Your assignment
Leave out the images and return all the data word for word.

Given material

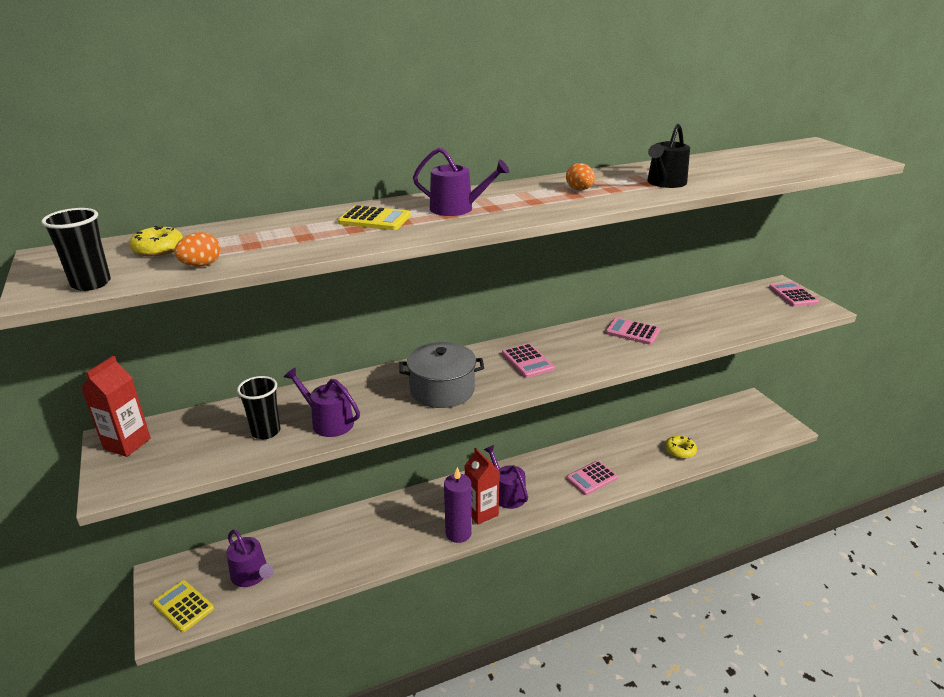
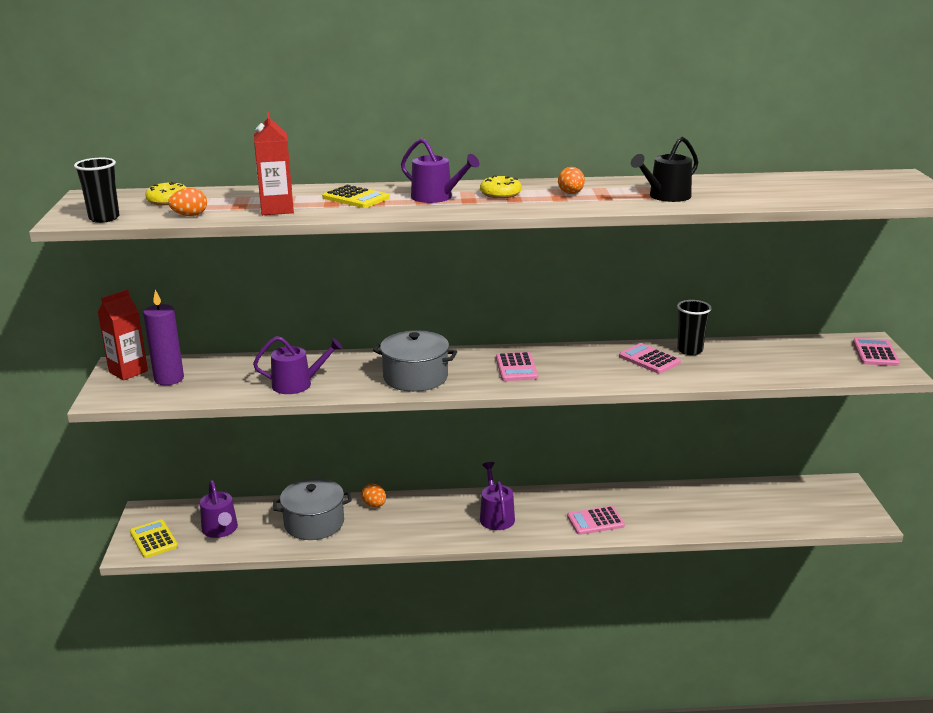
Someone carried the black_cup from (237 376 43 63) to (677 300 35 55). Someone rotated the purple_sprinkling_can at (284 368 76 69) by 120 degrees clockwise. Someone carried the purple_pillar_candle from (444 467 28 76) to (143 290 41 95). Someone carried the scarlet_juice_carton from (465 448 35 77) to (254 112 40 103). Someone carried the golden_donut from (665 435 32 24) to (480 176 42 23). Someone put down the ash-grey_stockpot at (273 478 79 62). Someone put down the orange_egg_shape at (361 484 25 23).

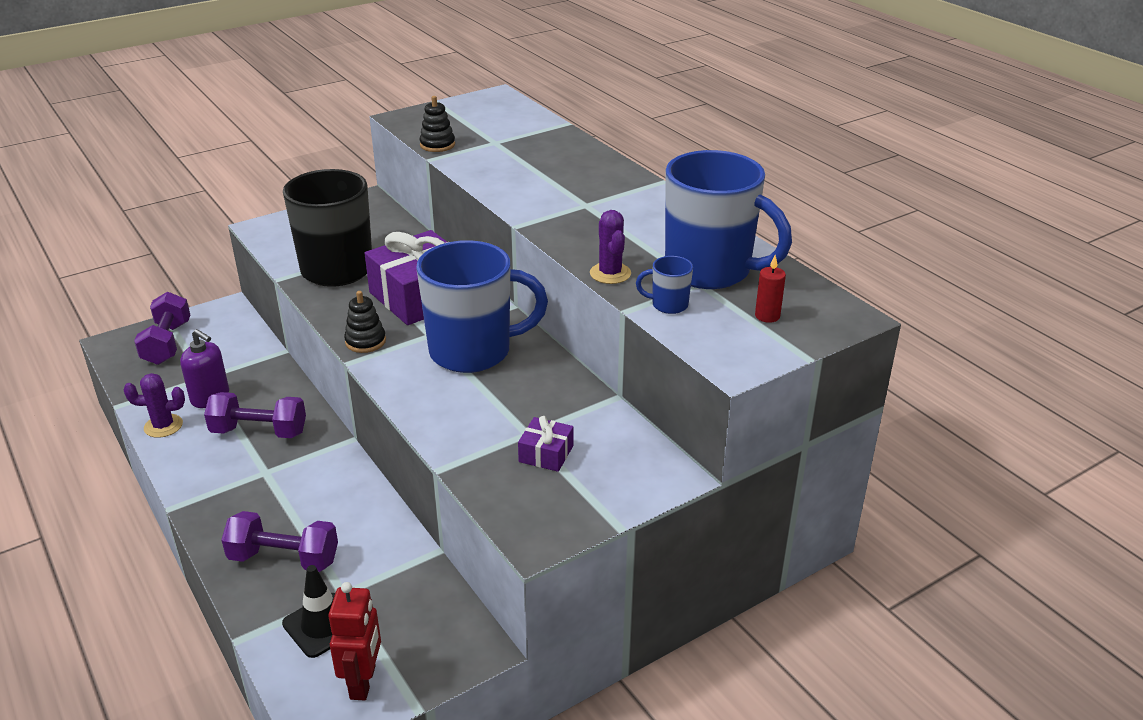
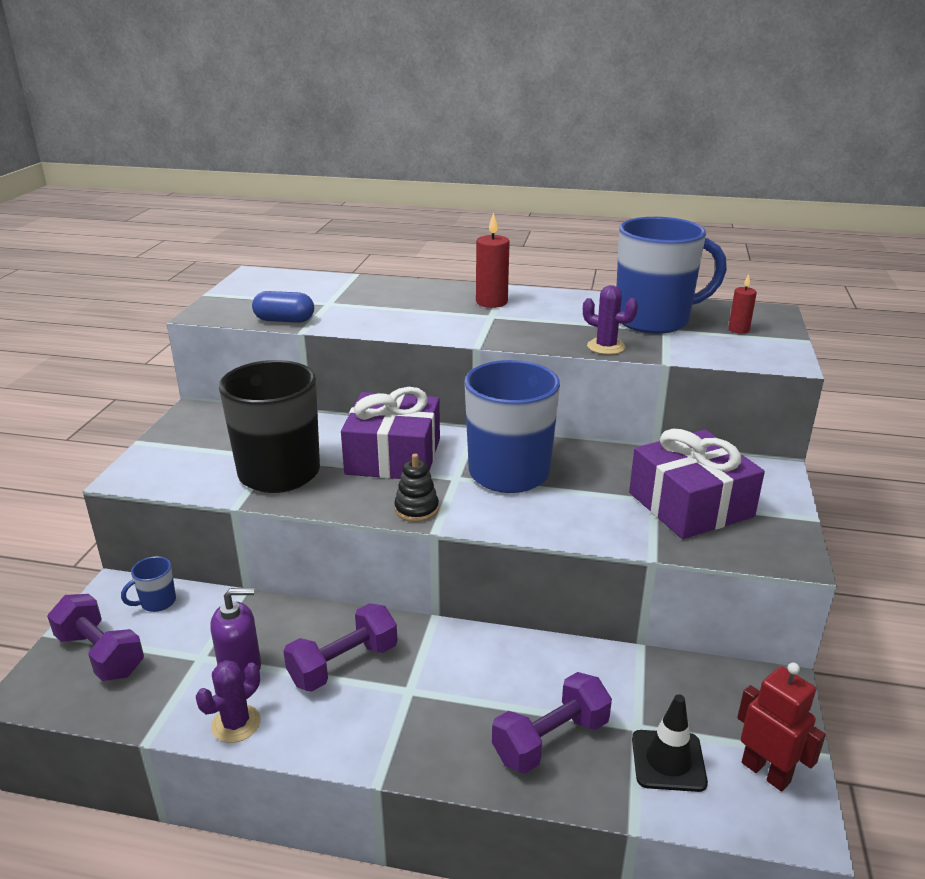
Someone swapped the black_ring_stacker at (420 96 35 56) for the blue_capsule at (252 291 62 32). Someone scaled the purple_present at (518 416 55 56) by 2.20. Someone carried the blue_coffee_mug from (636 256 57 58) to (121 556 55 56). Someone put down the scarlet_pillar_candle at (476 212 34 96).

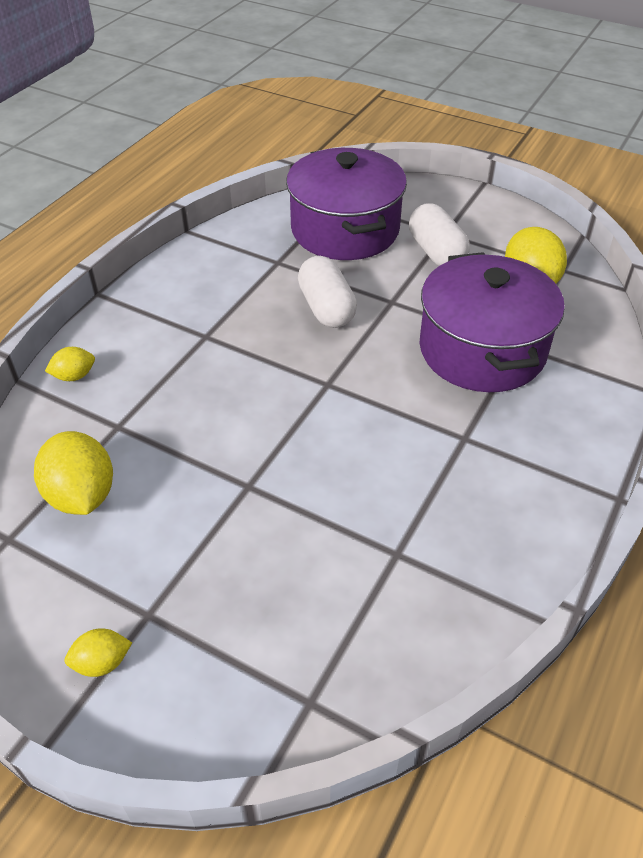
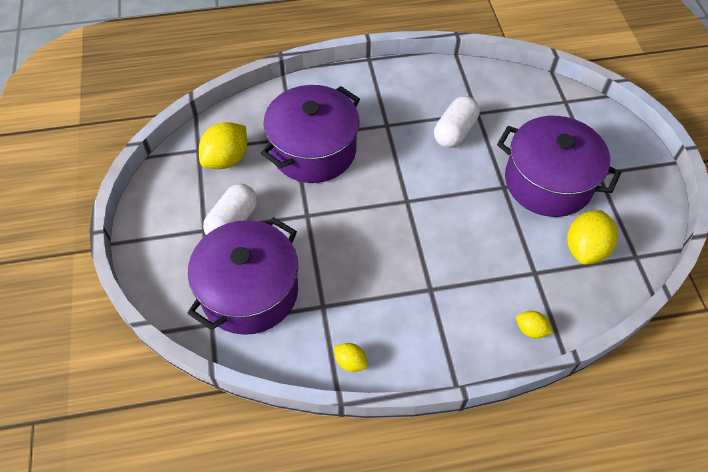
Someone carried the golden_lemon from (65 628 67 49) to (334 343 34 29). Someone carried the pure_white_capsule from (298 256 59 72) to (434 96 46 52). Someone put down the purple_stockpot at (497 116 124 101).

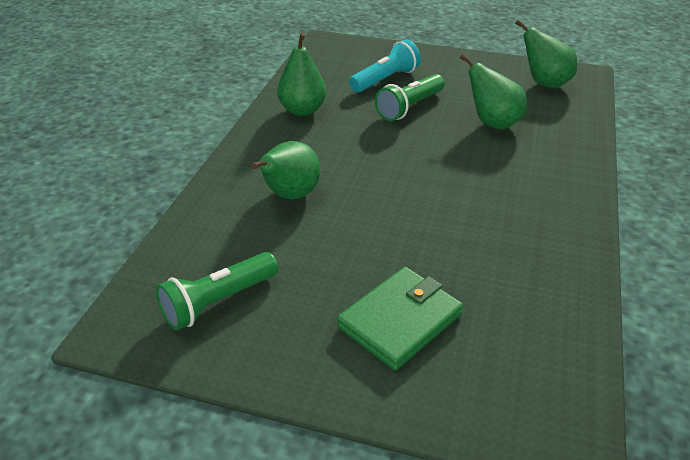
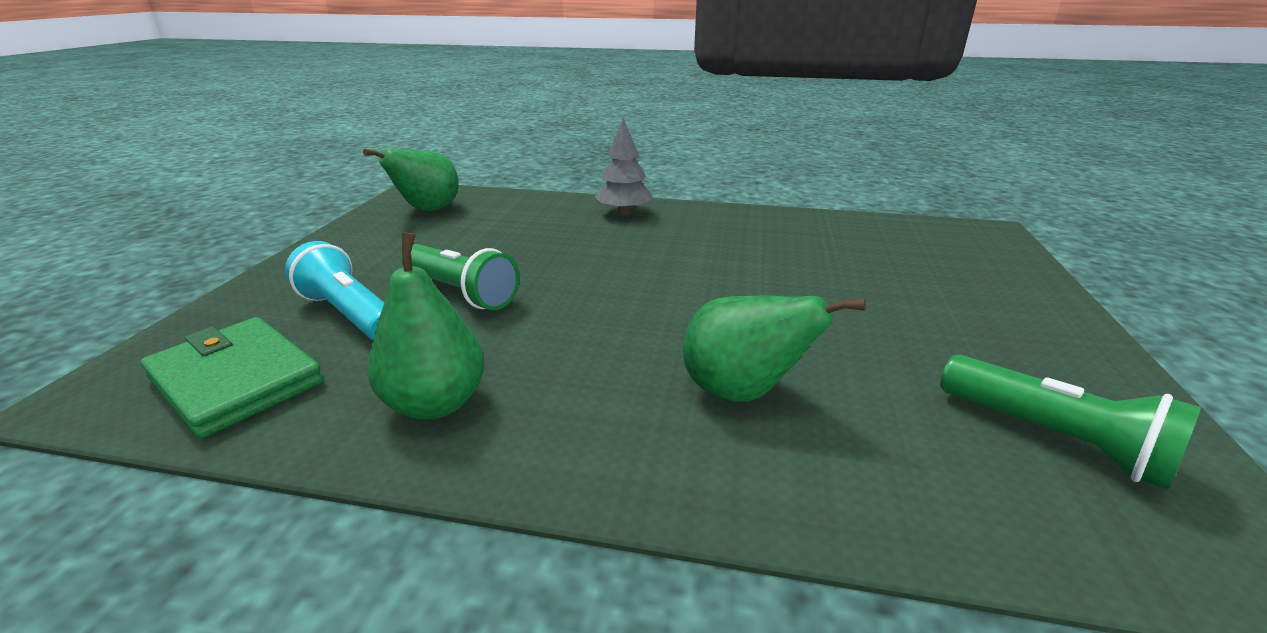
Someone carried the green_card_wallet from (337 267 126 103) to (140 317 184 121). Someone took away the green_pear_fruit at (460 54 67 76). Someone put down the ash-grey_fir_tree at (595 118 57 97).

Task answer
Someone carried the black_cup from (237 376 43 63) to (677 300 35 55). Someone rotated the purple_sprinkling_can at (284 368 76 69) by 120 degrees clockwise. Someone carried the purple_pillar_candle from (444 467 28 76) to (143 290 41 95). Someone carried the scarlet_juice_carton from (465 448 35 77) to (254 112 40 103). Someone carried the golden_donut from (665 435 32 24) to (480 176 42 23). Someone put down the ash-grey_stockpot at (273 478 79 62). Someone put down the orange_egg_shape at (361 484 25 23).

Someone swapped the black_ring_stacker at (420 96 35 56) for the blue_capsule at (252 291 62 32). Someone scaled the purple_present at (518 416 55 56) by 2.20. Someone carried the blue_coffee_mug from (636 256 57 58) to (121 556 55 56). Someone put down the scarlet_pillar_candle at (476 212 34 96).

Someone carried the golden_lemon from (65 628 67 49) to (334 343 34 29). Someone carried the pure_white_capsule from (298 256 59 72) to (434 96 46 52). Someone put down the purple_stockpot at (497 116 124 101).

Someone carried the green_card_wallet from (337 267 126 103) to (140 317 184 121). Someone took away the green_pear_fruit at (460 54 67 76). Someone put down the ash-grey_fir_tree at (595 118 57 97).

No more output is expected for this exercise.